*WHAT YOU NEED TO DO*:
Lines in the listing below may contain the word "dumbbell". State how many do, and nothing more.

*RECORD EXTRACTS*:
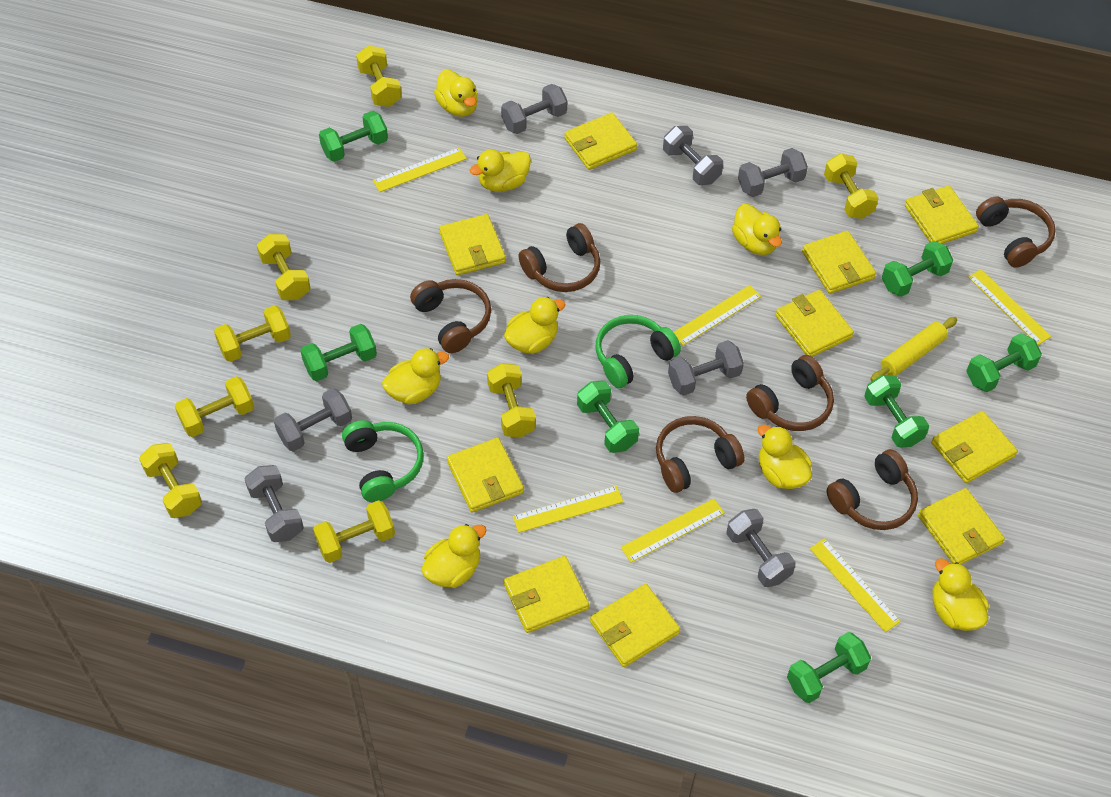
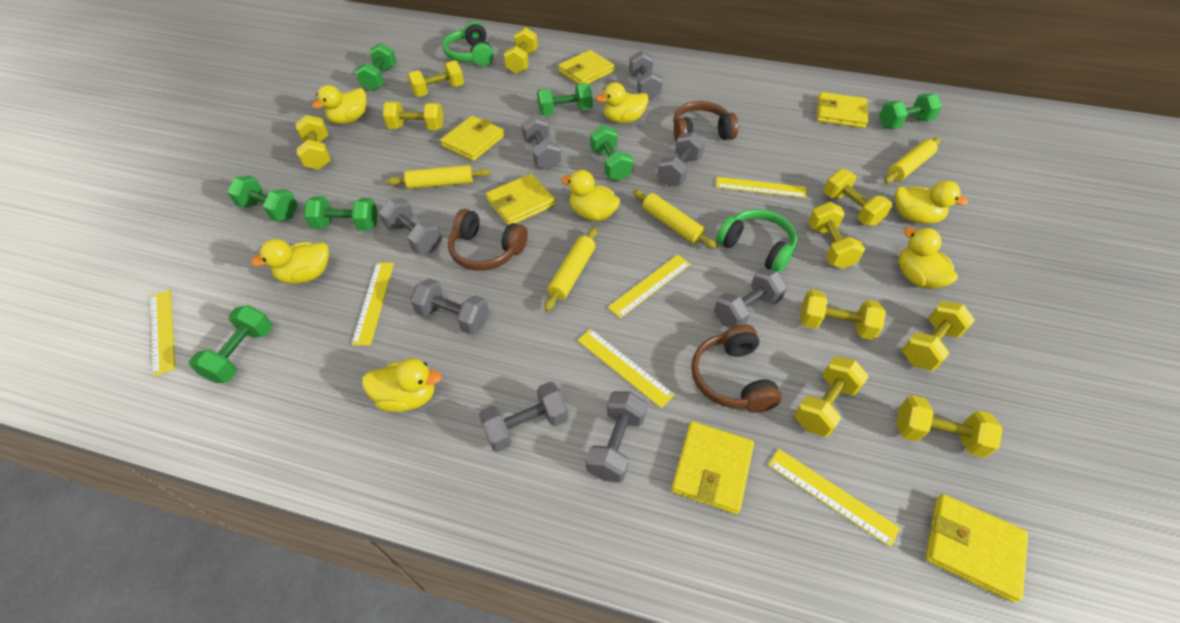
brown headphones: 6 -> 3
grey dumbbell: 7 -> 8
yellow duck: 8 -> 7
yellow dumbbell: 8 -> 10
yellow rolling pin: 1 -> 4
yellow wallet: 10 -> 6

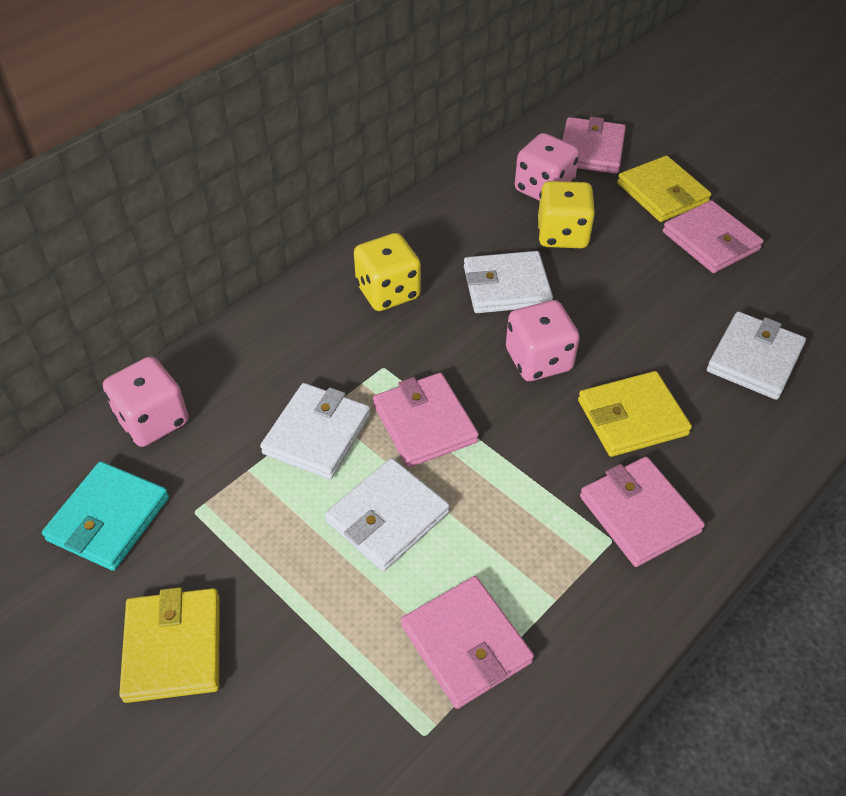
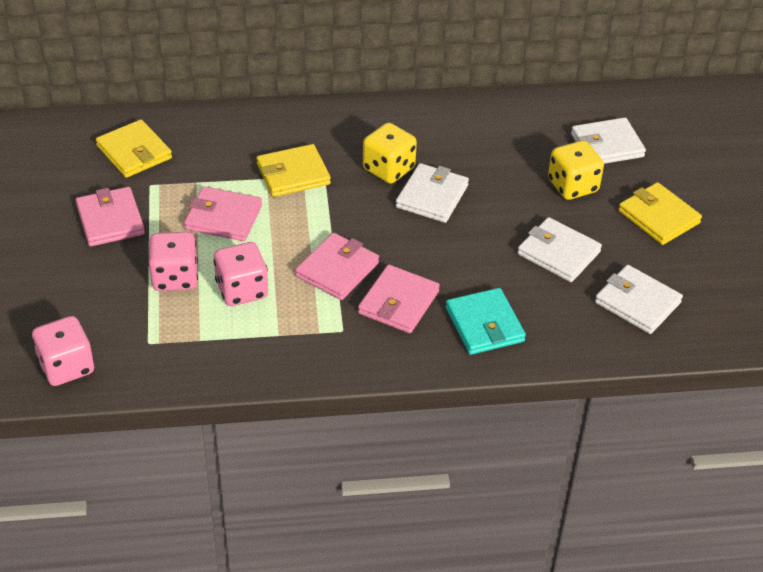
pink wallet: 5 -> 4

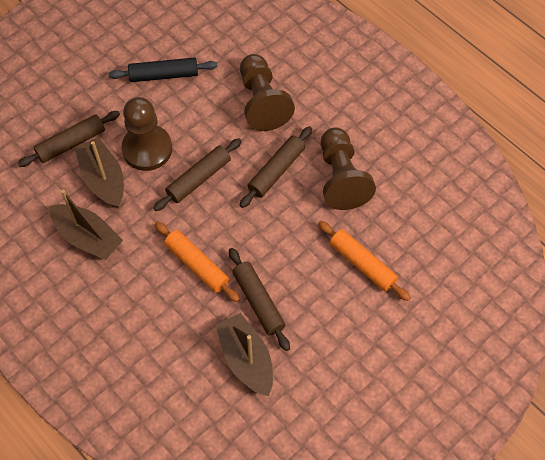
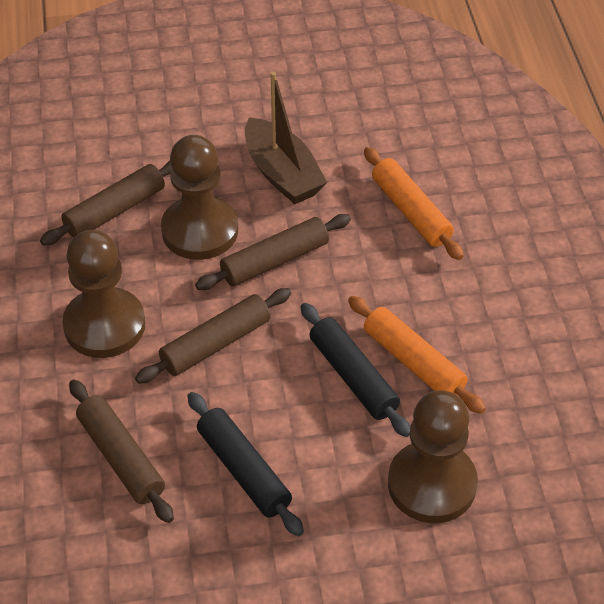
black rolling pin: 1 -> 2
brown boat: 3 -> 1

*SOLUTION TO THE PROBLEM*:
2